> [Your instructions]: Output exactly the lines spanning from the line containing "green boat [371,302,437,428]" to the last line of the entries, inclusive.

> [The records]:
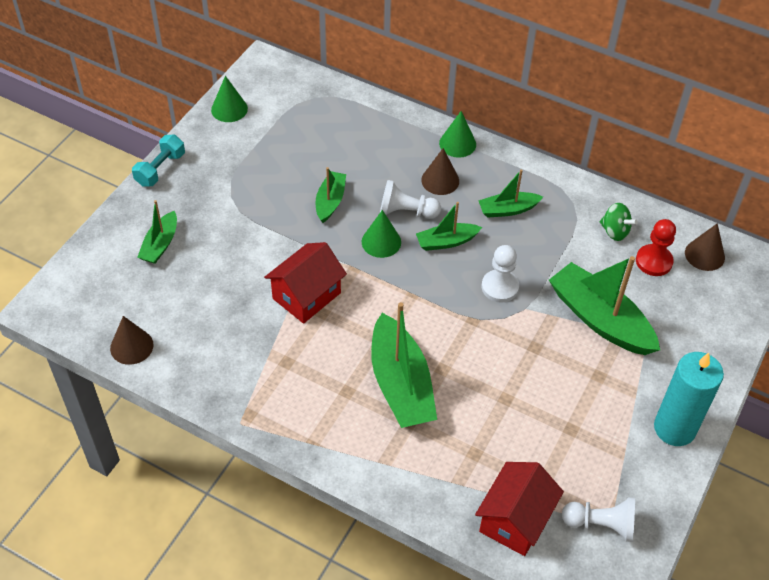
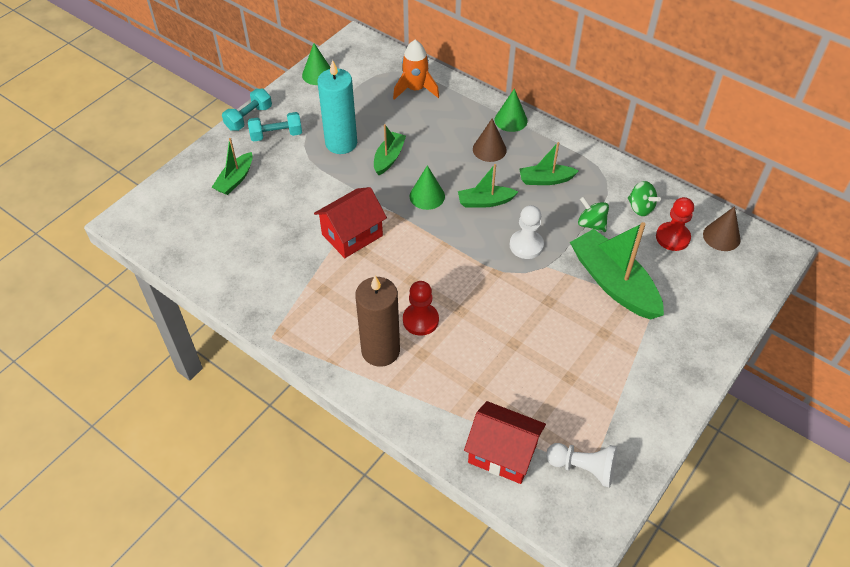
camera: 10 degrees right, 0 degrees up
brown cone [110,316,154,365] -> none
green boat [371,302,437,428] -> red pawn [403,281,439,336]
white pawn [380,180,441,219] -> none
red house [475,462,564,556] -> red house turned 75 degrees clockwise [464,401,546,484]
turquoise candle [654,352,724,446] -> turquoise candle moved to [317,60,357,154]
none -> turquoise dumbbell [248,112,302,141]
none -> brown candle [355,276,400,367]
none -> orange rocket [393,40,439,100]
none -> green spinning top [578,197,609,232]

> [Result of this exercise]:
green boat [371,302,437,428] -> red pawn [403,281,439,336]
white pawn [380,180,441,219] -> none
red house [475,462,564,556] -> red house turned 75 degrees clockwise [464,401,546,484]
turquoise candle [654,352,724,446] -> turquoise candle moved to [317,60,357,154]
none -> turquoise dumbbell [248,112,302,141]
none -> brown candle [355,276,400,367]
none -> orange rocket [393,40,439,100]
none -> green spinning top [578,197,609,232]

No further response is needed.